◆ **Task statement**:
Each record below is to be restated word for word.

[Collected data entries]
------------------------------------------------
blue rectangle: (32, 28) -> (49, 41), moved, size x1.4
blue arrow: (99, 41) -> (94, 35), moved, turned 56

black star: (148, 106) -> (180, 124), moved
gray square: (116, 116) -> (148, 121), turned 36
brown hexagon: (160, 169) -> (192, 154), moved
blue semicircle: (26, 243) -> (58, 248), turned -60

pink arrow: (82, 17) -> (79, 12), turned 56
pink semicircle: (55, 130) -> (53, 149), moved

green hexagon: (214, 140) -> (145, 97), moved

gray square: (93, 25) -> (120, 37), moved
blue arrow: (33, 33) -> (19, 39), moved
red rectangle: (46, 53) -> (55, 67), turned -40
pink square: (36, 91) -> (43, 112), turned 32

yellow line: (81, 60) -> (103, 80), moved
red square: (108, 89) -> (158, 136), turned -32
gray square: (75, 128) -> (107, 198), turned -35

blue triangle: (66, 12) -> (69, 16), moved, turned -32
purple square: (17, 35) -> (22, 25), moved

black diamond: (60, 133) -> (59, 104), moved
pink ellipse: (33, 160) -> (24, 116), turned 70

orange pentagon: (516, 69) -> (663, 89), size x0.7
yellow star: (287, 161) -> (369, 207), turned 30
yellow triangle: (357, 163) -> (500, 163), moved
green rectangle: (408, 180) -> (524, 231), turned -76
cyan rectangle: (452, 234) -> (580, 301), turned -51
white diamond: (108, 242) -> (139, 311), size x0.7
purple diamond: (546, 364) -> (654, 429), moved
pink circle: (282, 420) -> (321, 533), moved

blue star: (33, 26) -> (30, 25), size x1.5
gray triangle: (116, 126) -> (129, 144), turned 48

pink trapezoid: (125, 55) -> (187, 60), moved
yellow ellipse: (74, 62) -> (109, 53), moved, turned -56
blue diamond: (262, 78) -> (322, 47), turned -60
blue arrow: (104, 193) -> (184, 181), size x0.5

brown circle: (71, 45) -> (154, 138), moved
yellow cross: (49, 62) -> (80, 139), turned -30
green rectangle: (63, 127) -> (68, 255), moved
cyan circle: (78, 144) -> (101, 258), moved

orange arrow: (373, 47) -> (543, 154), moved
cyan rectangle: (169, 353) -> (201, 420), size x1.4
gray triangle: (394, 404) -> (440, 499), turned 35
------------------------------------------------
◆ **Output of the exercise**:
blue rectangle: (32, 28) -> (49, 41), moved, size x1.4
blue arrow: (99, 41) -> (94, 35), moved, turned 56

black star: (148, 106) -> (180, 124), moved
gray square: (116, 116) -> (148, 121), turned 36
brown hexagon: (160, 169) -> (192, 154), moved
blue semicircle: (26, 243) -> (58, 248), turned -60

pink arrow: (82, 17) -> (79, 12), turned 56
pink semicircle: (55, 130) -> (53, 149), moved

green hexagon: (214, 140) -> (145, 97), moved

gray square: (93, 25) -> (120, 37), moved
blue arrow: (33, 33) -> (19, 39), moved
red rectangle: (46, 53) -> (55, 67), turned -40
pink square: (36, 91) -> (43, 112), turned 32

yellow line: (81, 60) -> (103, 80), moved
red square: (108, 89) -> (158, 136), turned -32
gray square: (75, 128) -> (107, 198), turned -35

blue triangle: (66, 12) -> (69, 16), moved, turned -32
purple square: (17, 35) -> (22, 25), moved

black diamond: (60, 133) -> (59, 104), moved
pink ellipse: (33, 160) -> (24, 116), turned 70

orange pentagon: (516, 69) -> (663, 89), size x0.7
yellow star: (287, 161) -> (369, 207), turned 30
yellow triangle: (357, 163) -> (500, 163), moved
green rectangle: (408, 180) -> (524, 231), turned -76
cyan rectangle: (452, 234) -> (580, 301), turned -51
white diamond: (108, 242) -> (139, 311), size x0.7
purple diamond: (546, 364) -> (654, 429), moved
pink circle: (282, 420) -> (321, 533), moved

blue star: (33, 26) -> (30, 25), size x1.5
gray triangle: (116, 126) -> (129, 144), turned 48

pink trapezoid: (125, 55) -> (187, 60), moved
yellow ellipse: (74, 62) -> (109, 53), moved, turned -56
blue diamond: (262, 78) -> (322, 47), turned -60
blue arrow: (104, 193) -> (184, 181), size x0.5

brown circle: (71, 45) -> (154, 138), moved
yellow cross: (49, 62) -> (80, 139), turned -30
green rectangle: (63, 127) -> (68, 255), moved
cyan circle: (78, 144) -> (101, 258), moved

orange arrow: (373, 47) -> (543, 154), moved
cyan rectangle: (169, 353) -> (201, 420), size x1.4
gray triangle: (394, 404) -> (440, 499), turned 35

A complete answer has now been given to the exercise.